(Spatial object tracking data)

☆ ☆ ☆

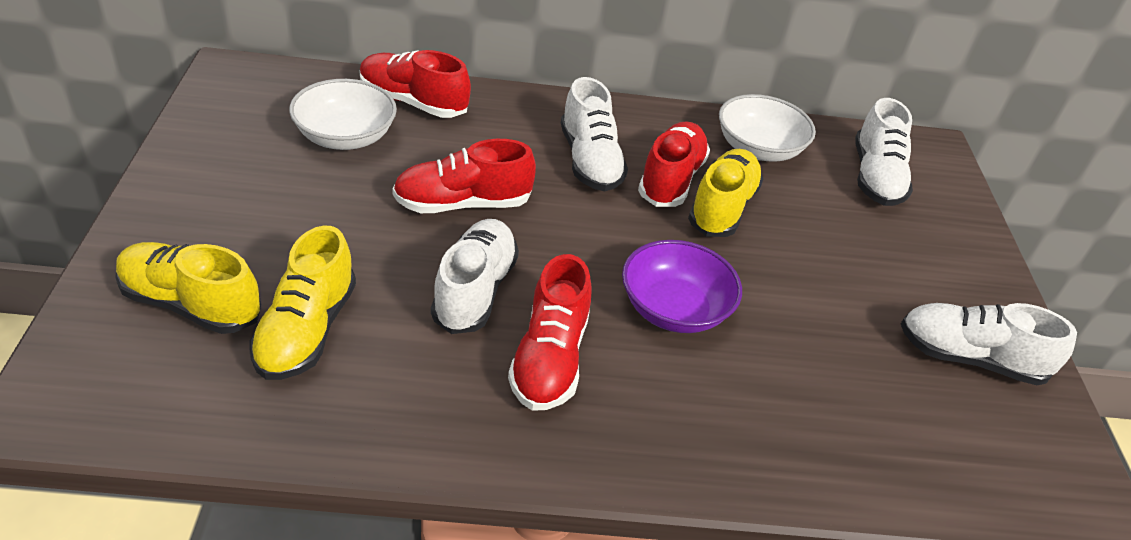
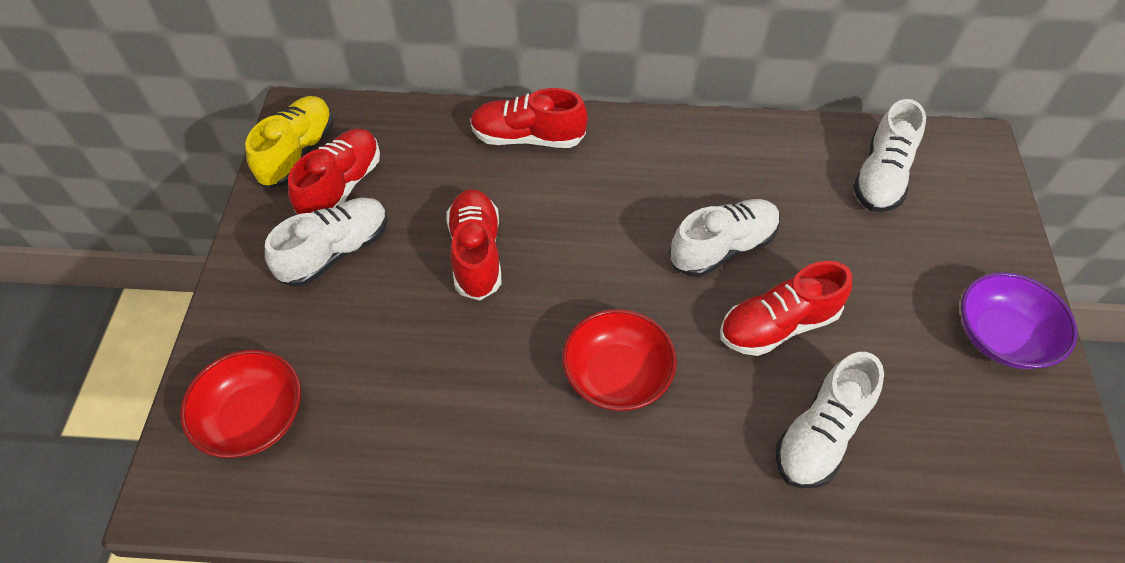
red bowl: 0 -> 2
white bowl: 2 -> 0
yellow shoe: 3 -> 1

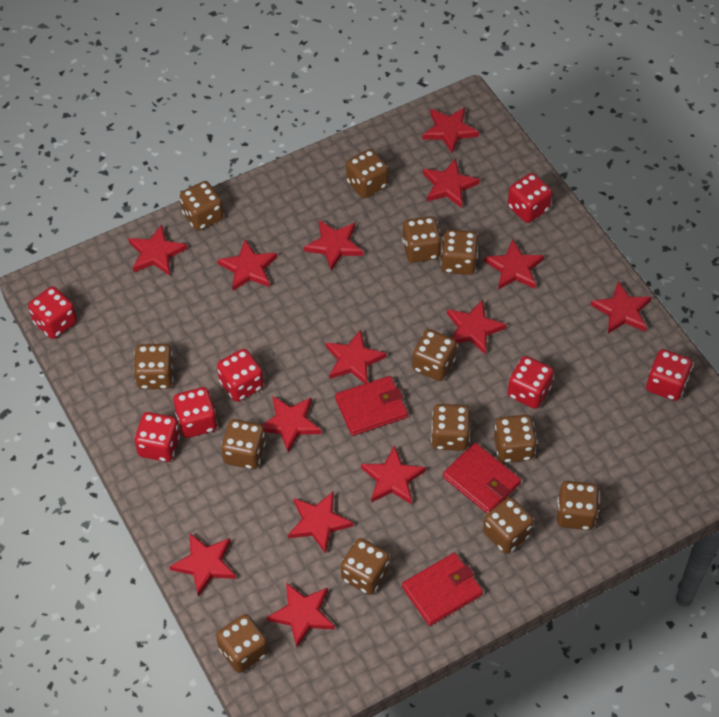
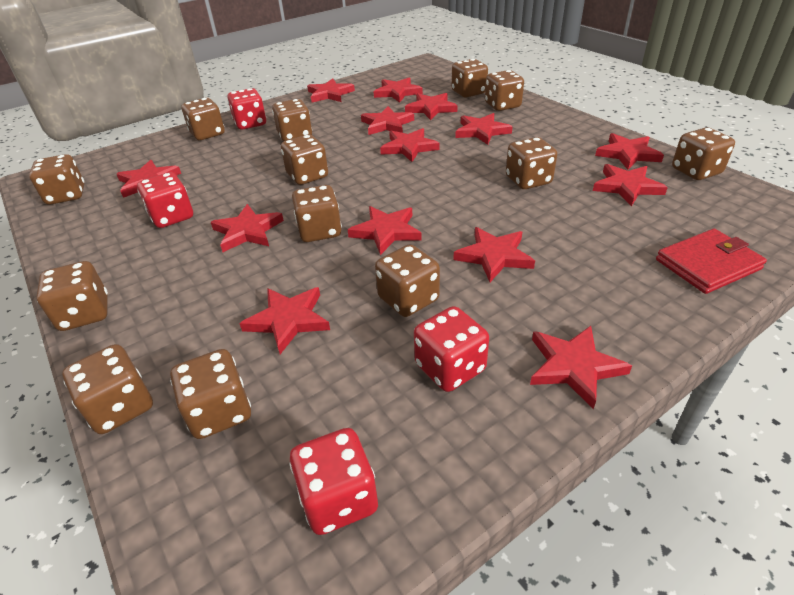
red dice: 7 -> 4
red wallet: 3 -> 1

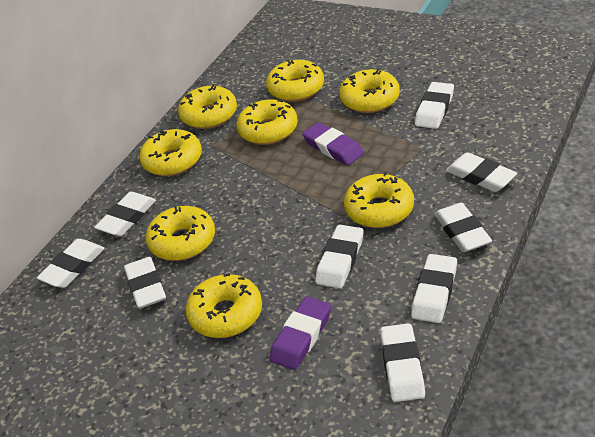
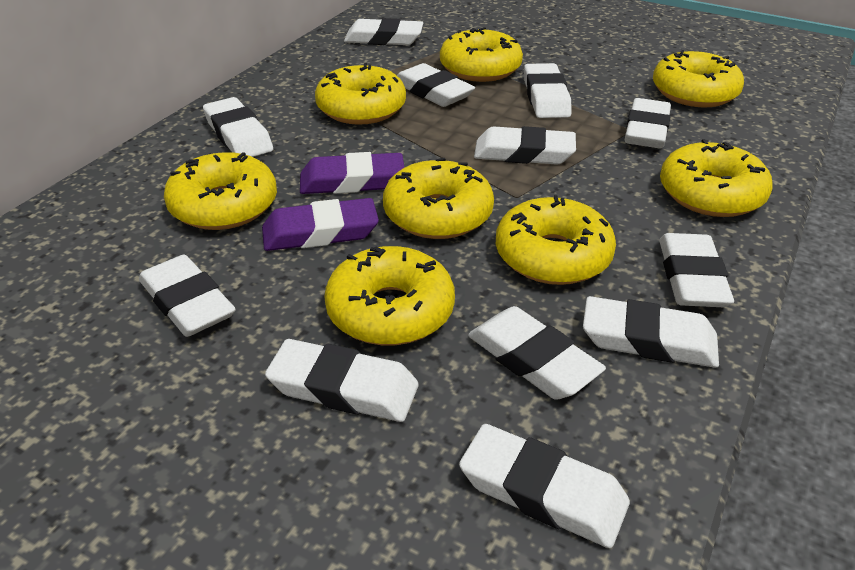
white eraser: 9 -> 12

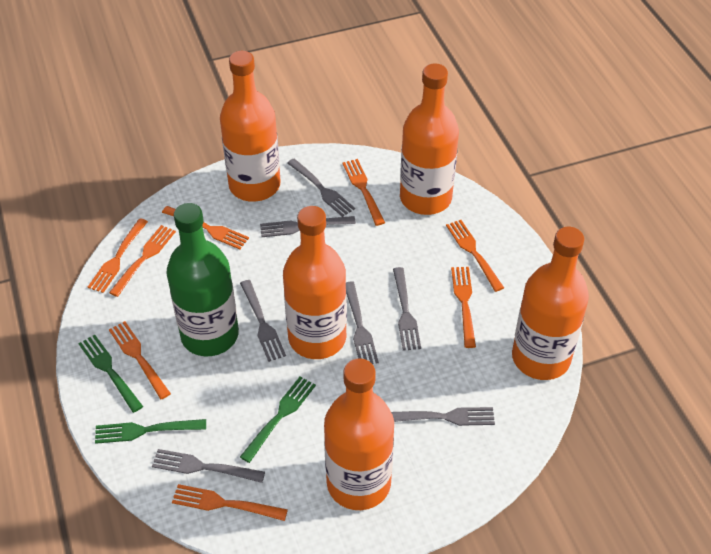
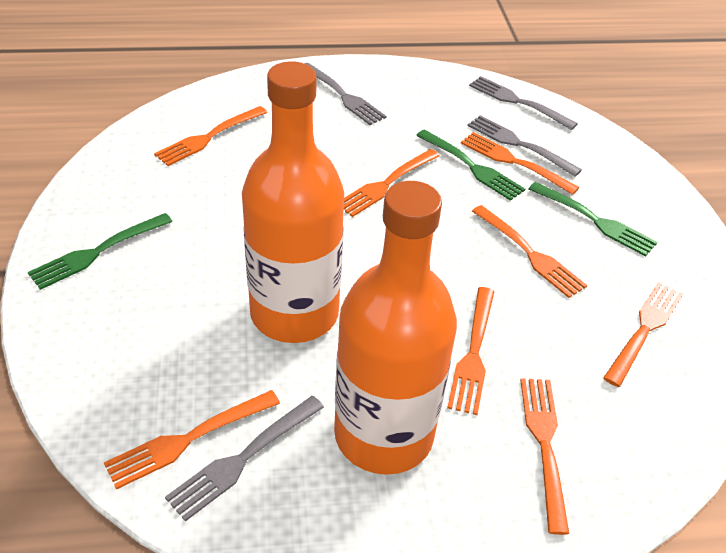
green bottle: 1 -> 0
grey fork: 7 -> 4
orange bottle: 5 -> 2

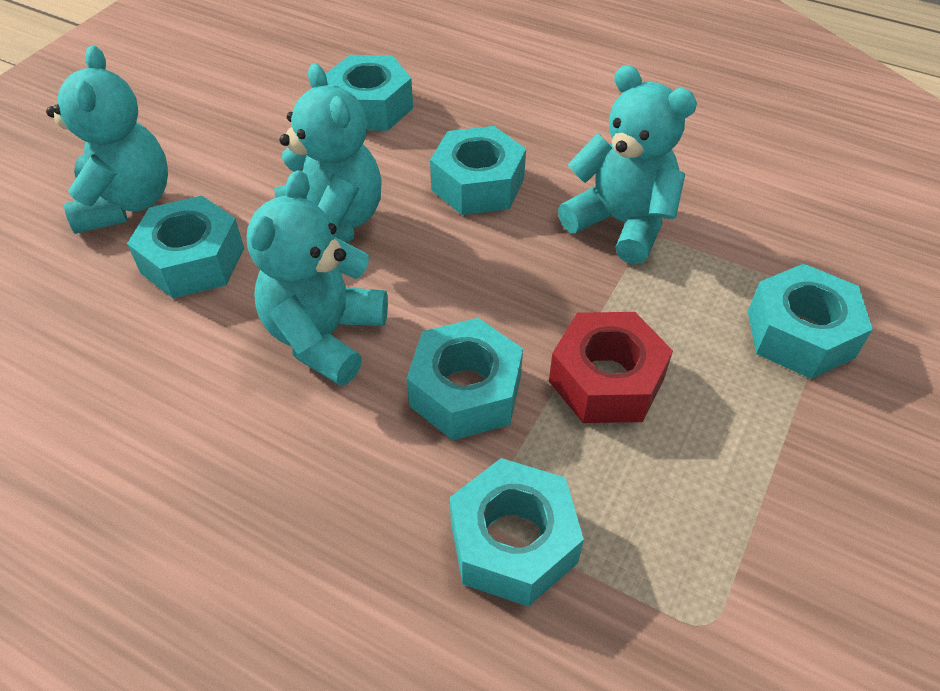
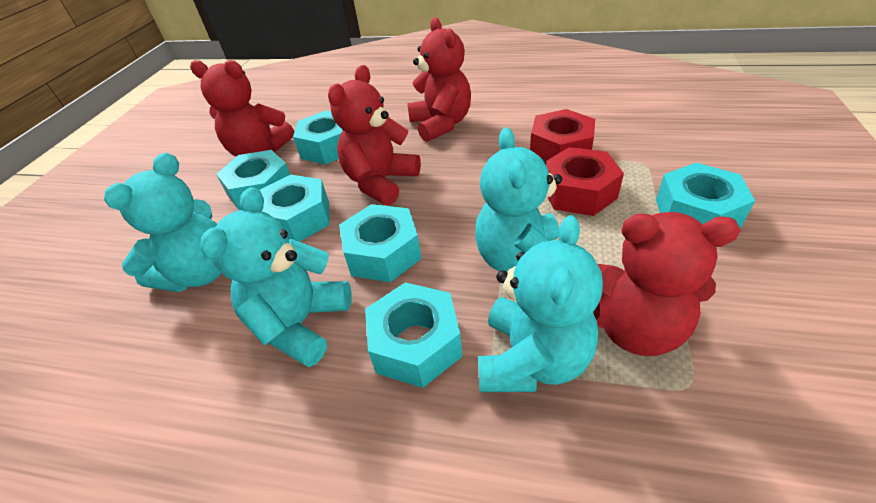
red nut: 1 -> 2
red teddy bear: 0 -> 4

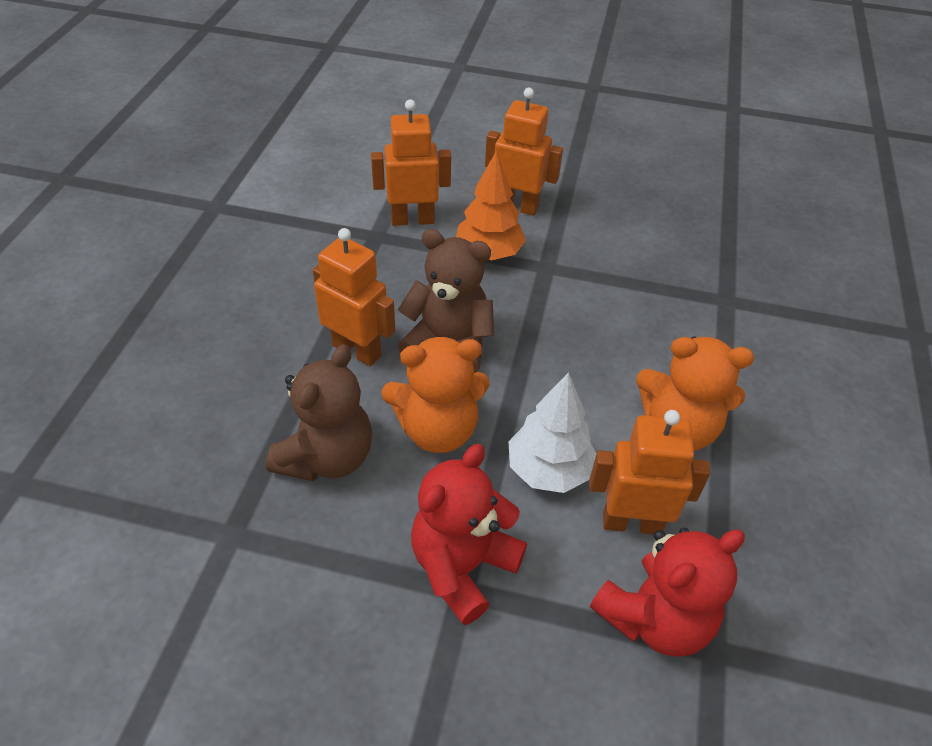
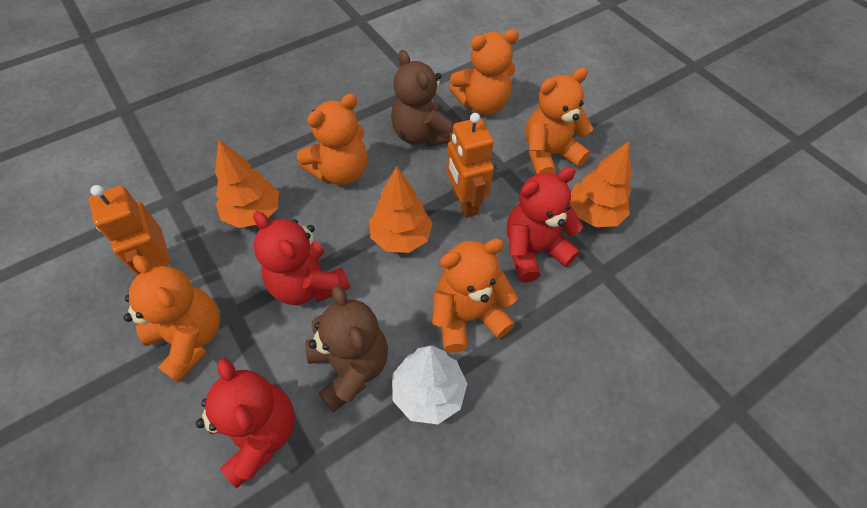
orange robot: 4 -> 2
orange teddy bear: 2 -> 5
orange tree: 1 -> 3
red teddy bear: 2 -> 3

☆ ☆ ☆

TASK PROMPT:
For each line of the entries that holds the word "bear", pull that line out.

WRITTEN ANSWER:
red teddy bear: 0 -> 4
orange teddy bear: 2 -> 5
red teddy bear: 2 -> 3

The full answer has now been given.